-------- Material to process
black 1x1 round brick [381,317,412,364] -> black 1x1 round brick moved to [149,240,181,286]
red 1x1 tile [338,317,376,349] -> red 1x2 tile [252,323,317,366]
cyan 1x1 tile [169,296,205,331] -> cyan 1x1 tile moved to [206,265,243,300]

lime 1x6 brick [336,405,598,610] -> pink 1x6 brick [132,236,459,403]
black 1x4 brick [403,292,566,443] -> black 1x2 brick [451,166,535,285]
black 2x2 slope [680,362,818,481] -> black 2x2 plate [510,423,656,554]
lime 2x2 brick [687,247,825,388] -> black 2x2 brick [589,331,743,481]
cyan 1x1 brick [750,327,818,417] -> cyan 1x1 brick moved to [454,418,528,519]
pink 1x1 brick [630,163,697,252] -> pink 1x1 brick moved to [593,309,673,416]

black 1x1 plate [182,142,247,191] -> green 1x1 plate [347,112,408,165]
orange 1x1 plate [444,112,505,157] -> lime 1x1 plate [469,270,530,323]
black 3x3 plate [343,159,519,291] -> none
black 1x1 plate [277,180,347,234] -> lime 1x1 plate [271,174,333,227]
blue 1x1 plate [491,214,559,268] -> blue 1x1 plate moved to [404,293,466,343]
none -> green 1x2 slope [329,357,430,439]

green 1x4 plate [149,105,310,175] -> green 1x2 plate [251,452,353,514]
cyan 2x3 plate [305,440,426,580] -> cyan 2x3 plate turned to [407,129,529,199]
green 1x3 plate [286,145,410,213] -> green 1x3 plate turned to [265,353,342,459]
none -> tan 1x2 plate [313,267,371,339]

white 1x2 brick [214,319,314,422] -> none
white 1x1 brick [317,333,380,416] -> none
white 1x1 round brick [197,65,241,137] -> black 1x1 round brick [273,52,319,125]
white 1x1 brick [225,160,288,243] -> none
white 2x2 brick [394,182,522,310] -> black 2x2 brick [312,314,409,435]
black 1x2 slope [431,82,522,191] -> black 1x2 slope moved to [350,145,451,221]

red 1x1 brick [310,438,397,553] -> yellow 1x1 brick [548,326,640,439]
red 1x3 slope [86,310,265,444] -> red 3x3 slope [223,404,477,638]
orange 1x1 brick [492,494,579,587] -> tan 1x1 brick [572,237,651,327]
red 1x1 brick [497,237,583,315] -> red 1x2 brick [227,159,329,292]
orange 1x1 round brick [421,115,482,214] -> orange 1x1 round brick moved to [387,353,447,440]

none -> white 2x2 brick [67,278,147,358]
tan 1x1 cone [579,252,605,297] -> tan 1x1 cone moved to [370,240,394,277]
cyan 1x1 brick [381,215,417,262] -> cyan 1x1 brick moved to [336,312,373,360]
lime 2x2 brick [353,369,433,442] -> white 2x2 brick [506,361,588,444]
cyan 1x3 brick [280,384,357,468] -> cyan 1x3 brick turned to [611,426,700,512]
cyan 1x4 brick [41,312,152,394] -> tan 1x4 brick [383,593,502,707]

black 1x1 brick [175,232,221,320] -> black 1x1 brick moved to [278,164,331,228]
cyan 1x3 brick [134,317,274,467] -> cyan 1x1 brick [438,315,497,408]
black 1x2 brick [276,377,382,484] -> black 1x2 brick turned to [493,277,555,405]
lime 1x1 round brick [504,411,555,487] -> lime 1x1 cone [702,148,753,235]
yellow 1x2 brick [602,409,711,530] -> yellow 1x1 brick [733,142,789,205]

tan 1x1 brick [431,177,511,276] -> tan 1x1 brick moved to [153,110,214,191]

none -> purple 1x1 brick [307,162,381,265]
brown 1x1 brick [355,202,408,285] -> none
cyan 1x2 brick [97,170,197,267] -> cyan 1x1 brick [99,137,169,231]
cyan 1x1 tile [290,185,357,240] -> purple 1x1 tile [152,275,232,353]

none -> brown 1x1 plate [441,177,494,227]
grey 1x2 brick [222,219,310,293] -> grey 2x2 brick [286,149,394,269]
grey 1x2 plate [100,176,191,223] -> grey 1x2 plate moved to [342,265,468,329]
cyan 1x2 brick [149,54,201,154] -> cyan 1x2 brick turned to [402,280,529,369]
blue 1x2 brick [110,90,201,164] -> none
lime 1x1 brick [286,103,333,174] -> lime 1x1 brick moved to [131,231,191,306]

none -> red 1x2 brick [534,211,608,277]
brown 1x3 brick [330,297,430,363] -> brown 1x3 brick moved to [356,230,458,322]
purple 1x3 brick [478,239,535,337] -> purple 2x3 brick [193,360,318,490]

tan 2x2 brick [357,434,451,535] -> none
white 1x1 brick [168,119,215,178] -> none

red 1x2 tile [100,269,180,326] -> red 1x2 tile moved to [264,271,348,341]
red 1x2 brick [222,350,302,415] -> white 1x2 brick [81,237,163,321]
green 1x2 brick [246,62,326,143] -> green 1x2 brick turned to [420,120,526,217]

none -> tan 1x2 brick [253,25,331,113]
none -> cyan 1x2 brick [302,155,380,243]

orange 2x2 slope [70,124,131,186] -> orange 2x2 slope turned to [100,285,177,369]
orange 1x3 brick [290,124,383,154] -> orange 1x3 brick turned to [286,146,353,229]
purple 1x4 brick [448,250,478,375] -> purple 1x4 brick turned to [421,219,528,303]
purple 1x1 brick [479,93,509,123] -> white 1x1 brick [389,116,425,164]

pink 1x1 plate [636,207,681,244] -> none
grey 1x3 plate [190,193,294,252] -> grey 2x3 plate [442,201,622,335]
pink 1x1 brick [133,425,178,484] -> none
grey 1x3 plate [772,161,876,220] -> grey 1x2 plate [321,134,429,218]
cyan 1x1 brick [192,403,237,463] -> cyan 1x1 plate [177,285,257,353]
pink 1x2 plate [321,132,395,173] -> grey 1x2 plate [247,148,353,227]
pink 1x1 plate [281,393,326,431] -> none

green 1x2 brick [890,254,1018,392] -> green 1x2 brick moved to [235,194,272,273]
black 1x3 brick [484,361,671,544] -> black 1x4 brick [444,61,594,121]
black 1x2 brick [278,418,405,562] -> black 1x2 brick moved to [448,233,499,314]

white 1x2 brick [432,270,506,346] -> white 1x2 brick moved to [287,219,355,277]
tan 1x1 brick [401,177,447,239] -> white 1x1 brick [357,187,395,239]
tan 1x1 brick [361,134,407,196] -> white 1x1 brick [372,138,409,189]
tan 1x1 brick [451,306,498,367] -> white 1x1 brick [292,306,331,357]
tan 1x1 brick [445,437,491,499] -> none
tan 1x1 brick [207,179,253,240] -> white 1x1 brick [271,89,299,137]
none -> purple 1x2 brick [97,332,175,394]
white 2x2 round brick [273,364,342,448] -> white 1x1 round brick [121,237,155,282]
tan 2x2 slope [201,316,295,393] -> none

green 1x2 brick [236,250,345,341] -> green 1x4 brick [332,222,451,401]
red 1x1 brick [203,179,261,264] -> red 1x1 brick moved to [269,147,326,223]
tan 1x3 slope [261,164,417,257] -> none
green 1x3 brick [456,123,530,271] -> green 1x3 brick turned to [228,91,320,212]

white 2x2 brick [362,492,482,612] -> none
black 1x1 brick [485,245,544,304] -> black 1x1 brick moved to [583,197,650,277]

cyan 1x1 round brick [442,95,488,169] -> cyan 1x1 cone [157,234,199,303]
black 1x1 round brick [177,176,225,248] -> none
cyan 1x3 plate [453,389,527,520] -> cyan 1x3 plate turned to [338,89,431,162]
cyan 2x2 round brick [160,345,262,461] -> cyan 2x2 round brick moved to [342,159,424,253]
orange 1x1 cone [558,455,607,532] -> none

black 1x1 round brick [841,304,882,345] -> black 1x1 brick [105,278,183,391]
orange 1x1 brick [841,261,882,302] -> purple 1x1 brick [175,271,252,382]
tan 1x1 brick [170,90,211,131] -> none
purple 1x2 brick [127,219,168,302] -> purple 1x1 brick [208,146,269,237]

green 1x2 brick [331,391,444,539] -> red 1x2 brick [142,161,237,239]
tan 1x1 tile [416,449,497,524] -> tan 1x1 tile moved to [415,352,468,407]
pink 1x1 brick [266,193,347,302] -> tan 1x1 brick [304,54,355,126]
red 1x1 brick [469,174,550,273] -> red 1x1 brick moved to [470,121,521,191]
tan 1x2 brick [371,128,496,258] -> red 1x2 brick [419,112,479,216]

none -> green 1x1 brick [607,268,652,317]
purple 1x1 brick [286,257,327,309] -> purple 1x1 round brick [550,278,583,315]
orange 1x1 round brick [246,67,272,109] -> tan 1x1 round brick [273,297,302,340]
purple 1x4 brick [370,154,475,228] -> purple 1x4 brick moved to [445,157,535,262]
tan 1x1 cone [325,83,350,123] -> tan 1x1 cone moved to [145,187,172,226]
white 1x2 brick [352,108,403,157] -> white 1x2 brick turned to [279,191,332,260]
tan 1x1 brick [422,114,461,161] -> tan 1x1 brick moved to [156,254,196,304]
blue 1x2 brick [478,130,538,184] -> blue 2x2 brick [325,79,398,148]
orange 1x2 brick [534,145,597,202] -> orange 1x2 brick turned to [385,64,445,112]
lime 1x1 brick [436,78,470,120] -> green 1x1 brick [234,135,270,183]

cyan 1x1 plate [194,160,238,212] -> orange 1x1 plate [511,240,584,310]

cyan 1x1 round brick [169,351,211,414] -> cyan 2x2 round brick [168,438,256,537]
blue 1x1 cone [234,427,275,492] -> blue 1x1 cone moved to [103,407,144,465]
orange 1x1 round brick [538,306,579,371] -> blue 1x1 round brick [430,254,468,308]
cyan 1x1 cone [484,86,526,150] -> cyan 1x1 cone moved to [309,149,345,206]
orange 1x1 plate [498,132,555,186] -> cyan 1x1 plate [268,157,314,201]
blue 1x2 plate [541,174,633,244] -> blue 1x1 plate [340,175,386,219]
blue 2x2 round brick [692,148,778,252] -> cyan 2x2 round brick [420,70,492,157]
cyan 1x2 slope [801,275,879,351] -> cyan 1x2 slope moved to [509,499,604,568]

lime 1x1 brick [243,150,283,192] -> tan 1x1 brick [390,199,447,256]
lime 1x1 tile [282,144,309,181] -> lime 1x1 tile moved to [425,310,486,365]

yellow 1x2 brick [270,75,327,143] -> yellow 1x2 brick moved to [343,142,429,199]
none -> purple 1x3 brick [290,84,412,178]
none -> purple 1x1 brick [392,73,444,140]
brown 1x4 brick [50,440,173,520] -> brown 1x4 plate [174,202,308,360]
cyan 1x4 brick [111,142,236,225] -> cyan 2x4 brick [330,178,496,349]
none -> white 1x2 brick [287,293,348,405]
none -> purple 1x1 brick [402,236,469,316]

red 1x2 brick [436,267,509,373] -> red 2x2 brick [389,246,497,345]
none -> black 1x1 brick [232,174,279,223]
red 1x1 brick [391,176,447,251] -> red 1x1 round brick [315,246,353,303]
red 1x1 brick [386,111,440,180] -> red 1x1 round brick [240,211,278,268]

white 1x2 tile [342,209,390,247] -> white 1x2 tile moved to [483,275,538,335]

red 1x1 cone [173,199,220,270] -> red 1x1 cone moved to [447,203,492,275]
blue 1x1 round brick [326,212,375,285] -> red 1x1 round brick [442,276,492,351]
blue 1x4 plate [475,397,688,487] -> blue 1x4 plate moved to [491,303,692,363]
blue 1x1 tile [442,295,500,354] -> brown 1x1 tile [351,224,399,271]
----------------
Search the entries for "grey" and copy each matching line.

grey 1x2 brick [222,219,310,293] -> grey 2x2 brick [286,149,394,269]
grey 1x2 plate [100,176,191,223] -> grey 1x2 plate moved to [342,265,468,329]
grey 1x3 plate [190,193,294,252] -> grey 2x3 plate [442,201,622,335]
grey 1x3 plate [772,161,876,220] -> grey 1x2 plate [321,134,429,218]
pink 1x2 plate [321,132,395,173] -> grey 1x2 plate [247,148,353,227]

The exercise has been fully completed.